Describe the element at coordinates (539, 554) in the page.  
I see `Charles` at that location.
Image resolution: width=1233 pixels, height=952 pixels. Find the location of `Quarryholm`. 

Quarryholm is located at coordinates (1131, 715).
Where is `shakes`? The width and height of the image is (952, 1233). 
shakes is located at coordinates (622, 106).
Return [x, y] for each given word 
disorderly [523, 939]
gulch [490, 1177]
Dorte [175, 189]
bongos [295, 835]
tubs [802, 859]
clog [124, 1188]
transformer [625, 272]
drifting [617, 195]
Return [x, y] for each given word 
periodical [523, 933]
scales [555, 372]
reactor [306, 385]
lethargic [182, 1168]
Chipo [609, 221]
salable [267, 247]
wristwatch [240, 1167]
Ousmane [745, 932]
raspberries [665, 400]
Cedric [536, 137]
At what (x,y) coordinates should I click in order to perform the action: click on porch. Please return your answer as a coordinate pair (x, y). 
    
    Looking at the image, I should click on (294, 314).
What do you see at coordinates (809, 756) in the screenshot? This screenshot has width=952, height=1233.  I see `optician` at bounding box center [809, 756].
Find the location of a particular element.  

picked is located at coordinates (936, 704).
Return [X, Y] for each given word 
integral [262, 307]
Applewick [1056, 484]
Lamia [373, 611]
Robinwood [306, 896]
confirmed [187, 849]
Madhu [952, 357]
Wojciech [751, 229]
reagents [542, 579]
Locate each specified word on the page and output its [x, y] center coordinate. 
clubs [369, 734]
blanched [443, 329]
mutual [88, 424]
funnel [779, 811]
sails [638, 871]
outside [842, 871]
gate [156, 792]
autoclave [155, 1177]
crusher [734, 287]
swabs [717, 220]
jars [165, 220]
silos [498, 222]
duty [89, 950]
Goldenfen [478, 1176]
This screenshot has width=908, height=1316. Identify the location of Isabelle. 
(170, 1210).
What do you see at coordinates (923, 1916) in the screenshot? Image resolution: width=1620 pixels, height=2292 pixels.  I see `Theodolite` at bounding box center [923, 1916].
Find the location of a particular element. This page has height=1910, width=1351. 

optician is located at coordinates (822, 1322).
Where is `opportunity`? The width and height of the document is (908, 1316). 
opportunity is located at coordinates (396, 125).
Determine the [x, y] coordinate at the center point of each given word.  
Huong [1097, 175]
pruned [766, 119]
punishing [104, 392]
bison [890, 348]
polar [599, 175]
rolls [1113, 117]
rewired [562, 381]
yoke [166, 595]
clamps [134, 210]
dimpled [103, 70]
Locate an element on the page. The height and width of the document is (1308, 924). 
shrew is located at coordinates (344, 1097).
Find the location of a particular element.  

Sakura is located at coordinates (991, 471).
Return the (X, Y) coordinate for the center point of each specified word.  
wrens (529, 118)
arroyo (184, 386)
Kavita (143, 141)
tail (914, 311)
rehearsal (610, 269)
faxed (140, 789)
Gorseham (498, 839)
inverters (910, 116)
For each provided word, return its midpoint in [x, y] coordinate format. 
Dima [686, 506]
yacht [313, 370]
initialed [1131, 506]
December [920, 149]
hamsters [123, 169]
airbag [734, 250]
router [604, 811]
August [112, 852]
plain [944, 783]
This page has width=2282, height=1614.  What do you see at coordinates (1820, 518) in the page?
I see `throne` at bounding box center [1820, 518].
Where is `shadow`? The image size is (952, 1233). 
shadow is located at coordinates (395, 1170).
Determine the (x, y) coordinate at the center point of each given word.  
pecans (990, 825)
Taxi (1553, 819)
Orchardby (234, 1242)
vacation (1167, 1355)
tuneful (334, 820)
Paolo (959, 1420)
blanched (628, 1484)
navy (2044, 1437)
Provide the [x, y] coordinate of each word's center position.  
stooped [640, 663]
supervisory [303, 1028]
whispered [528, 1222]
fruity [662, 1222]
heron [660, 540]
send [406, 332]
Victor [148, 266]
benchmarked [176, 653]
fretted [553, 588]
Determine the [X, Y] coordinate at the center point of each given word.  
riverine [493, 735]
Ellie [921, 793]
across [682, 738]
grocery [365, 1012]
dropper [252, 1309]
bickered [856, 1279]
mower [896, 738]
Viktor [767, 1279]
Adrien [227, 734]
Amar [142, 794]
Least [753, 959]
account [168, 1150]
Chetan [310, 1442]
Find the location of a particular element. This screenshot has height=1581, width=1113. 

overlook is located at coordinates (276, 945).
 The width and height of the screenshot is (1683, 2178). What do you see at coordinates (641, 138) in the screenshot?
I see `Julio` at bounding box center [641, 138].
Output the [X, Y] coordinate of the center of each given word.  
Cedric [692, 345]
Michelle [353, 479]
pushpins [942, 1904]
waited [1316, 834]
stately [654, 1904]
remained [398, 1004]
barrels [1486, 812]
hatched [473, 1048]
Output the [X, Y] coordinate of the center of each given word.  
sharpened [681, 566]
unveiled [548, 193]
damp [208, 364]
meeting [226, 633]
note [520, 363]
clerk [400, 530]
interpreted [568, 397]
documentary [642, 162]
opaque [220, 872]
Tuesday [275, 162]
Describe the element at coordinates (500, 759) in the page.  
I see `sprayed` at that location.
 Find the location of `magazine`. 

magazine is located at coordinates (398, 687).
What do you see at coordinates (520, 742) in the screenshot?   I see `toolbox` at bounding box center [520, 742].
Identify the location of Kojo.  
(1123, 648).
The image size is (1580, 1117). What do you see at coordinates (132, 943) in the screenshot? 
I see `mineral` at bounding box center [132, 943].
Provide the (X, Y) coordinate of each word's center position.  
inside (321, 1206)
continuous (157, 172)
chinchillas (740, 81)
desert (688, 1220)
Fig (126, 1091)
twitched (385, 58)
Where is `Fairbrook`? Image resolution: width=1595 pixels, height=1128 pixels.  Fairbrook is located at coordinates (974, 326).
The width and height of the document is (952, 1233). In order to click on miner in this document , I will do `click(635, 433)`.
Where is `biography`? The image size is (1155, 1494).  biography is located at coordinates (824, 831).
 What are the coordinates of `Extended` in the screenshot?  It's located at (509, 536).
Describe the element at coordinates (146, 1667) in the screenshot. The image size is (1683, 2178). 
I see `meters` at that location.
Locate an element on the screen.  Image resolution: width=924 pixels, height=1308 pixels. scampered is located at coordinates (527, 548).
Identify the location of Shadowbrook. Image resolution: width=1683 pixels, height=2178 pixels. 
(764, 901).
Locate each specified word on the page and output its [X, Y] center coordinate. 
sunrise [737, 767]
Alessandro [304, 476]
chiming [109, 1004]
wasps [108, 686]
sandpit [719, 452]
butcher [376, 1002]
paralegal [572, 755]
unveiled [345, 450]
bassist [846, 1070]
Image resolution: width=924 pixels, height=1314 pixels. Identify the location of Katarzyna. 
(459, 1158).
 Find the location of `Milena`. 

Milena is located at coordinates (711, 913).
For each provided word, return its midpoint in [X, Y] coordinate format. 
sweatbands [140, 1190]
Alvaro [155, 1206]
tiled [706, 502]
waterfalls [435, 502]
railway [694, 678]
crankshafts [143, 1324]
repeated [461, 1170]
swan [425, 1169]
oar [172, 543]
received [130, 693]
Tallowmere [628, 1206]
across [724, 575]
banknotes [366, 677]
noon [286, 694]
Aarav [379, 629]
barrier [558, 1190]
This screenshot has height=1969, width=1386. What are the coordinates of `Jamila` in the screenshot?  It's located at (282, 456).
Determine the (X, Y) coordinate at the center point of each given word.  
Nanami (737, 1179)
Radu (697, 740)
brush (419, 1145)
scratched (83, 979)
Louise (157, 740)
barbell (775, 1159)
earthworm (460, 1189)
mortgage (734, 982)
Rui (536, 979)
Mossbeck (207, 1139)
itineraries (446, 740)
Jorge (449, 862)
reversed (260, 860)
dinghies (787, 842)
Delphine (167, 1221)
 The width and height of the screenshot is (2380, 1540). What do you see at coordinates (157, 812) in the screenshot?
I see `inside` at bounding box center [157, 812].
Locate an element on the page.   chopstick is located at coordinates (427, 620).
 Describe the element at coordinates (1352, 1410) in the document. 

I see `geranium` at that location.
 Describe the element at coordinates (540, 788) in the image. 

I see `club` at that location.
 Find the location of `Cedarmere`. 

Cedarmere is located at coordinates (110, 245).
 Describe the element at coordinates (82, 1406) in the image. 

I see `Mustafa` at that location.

◇ ◇ ◇ ◇

OBJECTIF DE LA TÂCHE: Réécrivez en CSV à deux colonnes, texte et reponse, les entrées commençant à la ligne qui contient « silos [498, 222] » et se terminant à la ligne qui contient « What do you see at coordinates (923, 1916) », bornes incluses. Produisez une ligne CSV par entrée, chaque champ entre guillemets doubles et les sauts de ligne remplacés par des espaces.

RÉPONSE RÉDIGÉE:
texte,reponse
"silos","[498, 222]"
"duty","[89, 950]"
"Goldenfen","[478, 1176]"
"This screenshot has width=908, height=1316. Identify the location of Isabelle.","(170, 1210)."
"What do you see at coordinates (923, 1916) in the screenshot? Image resolution: width=1620 pixels, height=2292 pixels.","I see `Theodolite` at bounding box center [923, 1916]."